* [AVAILABLE RECORDS]
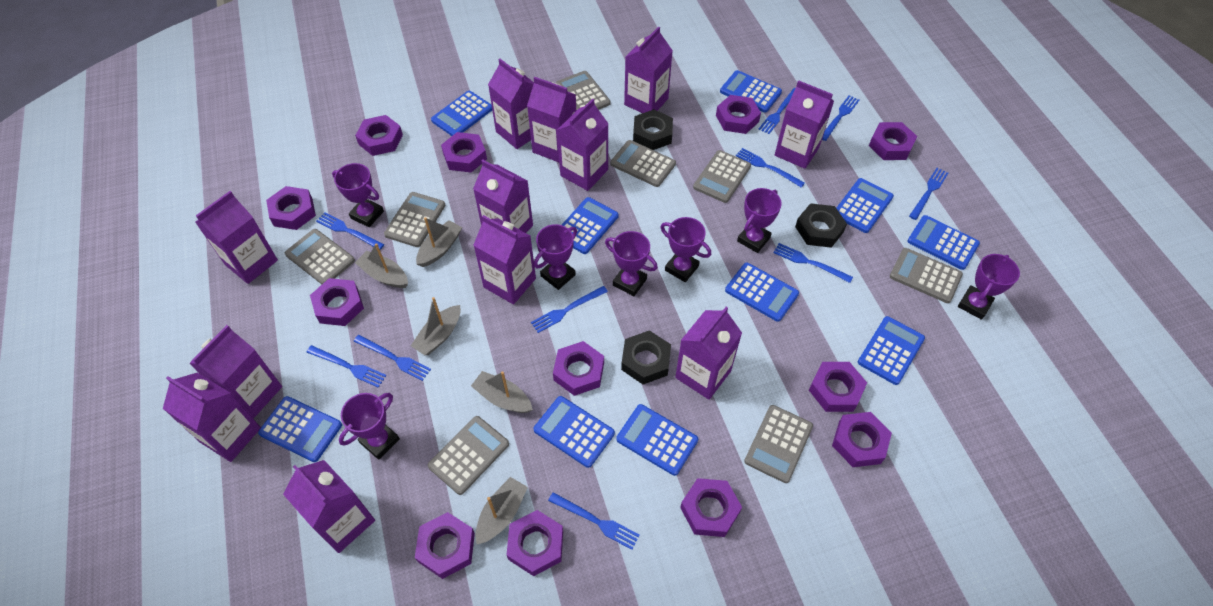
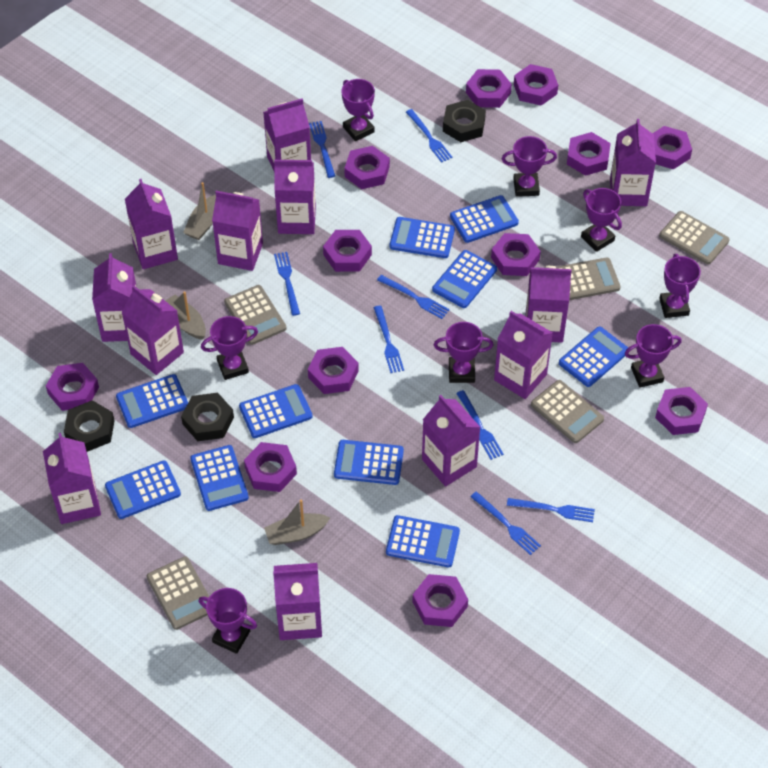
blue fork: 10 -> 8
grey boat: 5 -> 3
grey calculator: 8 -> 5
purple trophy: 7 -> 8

--

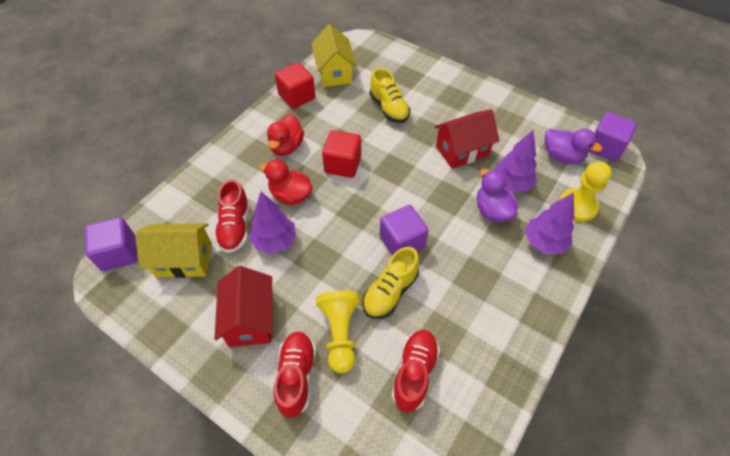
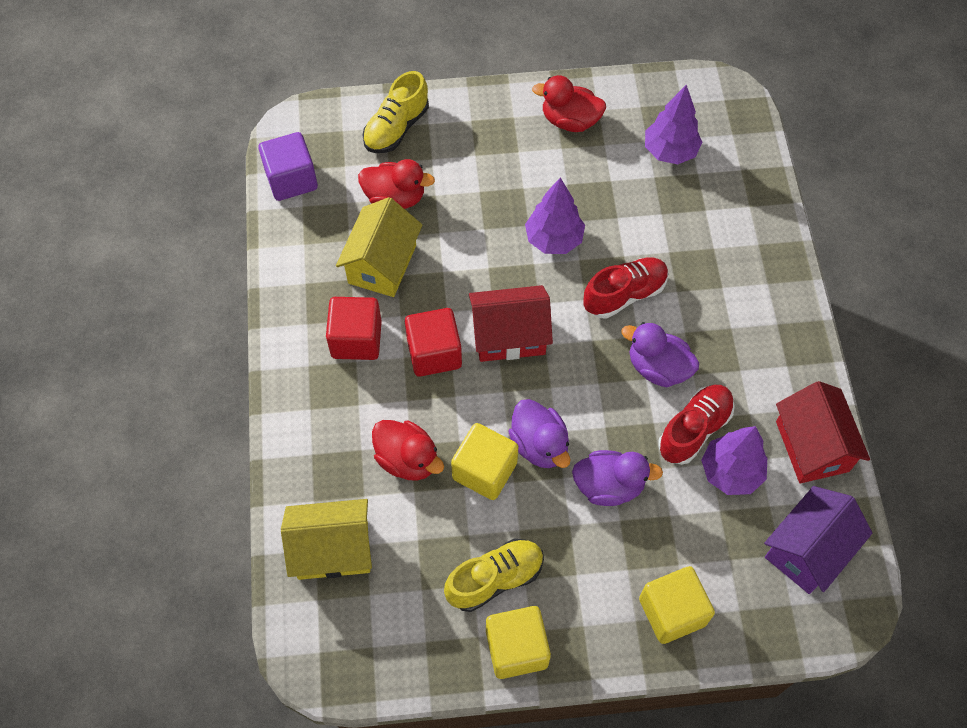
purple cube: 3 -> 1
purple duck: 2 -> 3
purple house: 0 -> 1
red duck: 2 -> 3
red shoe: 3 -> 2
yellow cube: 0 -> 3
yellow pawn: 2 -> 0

* [ASSIGNMENT]
Everything above from the line with "grey boat: 5 -> 3" to the line with "purple trophy: 7 -> 8", both included, must be repeated exactly, and nothing outside that range.

* [RESULT BELOW]
grey boat: 5 -> 3
grey calculator: 8 -> 5
purple trophy: 7 -> 8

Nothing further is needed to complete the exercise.